WHAT TO WORK ON: Every entry must be transcribed exactly as written.
++++
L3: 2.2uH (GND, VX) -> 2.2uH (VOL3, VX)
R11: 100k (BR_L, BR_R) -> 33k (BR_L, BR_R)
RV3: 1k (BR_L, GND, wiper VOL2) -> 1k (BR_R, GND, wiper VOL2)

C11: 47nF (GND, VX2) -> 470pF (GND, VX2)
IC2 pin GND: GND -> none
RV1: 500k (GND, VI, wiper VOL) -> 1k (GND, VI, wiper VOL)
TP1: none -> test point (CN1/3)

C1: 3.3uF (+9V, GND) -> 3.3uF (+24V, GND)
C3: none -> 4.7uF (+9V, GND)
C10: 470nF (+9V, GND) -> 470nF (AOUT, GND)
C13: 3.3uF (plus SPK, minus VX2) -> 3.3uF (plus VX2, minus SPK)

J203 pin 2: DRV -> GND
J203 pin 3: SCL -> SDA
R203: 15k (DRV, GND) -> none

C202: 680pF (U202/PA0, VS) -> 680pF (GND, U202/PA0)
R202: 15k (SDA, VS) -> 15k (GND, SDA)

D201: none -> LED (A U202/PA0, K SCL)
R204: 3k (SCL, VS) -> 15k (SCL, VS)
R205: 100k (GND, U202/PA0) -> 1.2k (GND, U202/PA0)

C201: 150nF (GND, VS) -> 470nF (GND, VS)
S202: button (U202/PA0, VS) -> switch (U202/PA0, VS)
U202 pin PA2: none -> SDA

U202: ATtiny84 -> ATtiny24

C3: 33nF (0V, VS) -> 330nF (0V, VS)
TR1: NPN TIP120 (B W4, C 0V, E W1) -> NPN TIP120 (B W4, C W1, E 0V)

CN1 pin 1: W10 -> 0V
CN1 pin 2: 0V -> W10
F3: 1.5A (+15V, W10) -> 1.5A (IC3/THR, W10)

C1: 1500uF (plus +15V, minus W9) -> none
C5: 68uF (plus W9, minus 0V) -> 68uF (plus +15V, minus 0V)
++++
TASK ANSWER:
L3: 2.2uH (GND, VX) -> 2.2uH (VOL3, VX)
R11: 100k (BR_L, BR_R) -> 33k (BR_L, BR_R)
RV3: 1k (BR_L, GND, wiper VOL2) -> 1k (BR_R, GND, wiper VOL2)

C11: 47nF (GND, VX2) -> 470pF (GND, VX2)
IC2 pin GND: GND -> none
RV1: 500k (GND, VI, wiper VOL) -> 1k (GND, VI, wiper VOL)
TP1: none -> test point (CN1/3)

C1: 3.3uF (+9V, GND) -> 3.3uF (+24V, GND)
C3: none -> 4.7uF (+9V, GND)
C10: 470nF (+9V, GND) -> 470nF (AOUT, GND)
C13: 3.3uF (plus SPK, minus VX2) -> 3.3uF (plus VX2, minus SPK)

J203 pin 2: DRV -> GND
J203 pin 3: SCL -> SDA
R203: 15k (DRV, GND) -> none

C202: 680pF (U202/PA0, VS) -> 680pF (GND, U202/PA0)
R202: 15k (SDA, VS) -> 15k (GND, SDA)

D201: none -> LED (A U202/PA0, K SCL)
R204: 3k (SCL, VS) -> 15k (SCL, VS)
R205: 100k (GND, U202/PA0) -> 1.2k (GND, U202/PA0)

C201: 150nF (GND, VS) -> 470nF (GND, VS)
S202: button (U202/PA0, VS) -> switch (U202/PA0, VS)
U202 pin PA2: none -> SDA

U202: ATtiny84 -> ATtiny24

C3: 33nF (0V, VS) -> 330nF (0V, VS)
TR1: NPN TIP120 (B W4, C 0V, E W1) -> NPN TIP120 (B W4, C W1, E 0V)

CN1 pin 1: W10 -> 0V
CN1 pin 2: 0V -> W10
F3: 1.5A (+15V, W10) -> 1.5A (IC3/THR, W10)

C1: 1500uF (plus +15V, minus W9) -> none
C5: 68uF (plus W9, minus 0V) -> 68uF (plus +15V, minus 0V)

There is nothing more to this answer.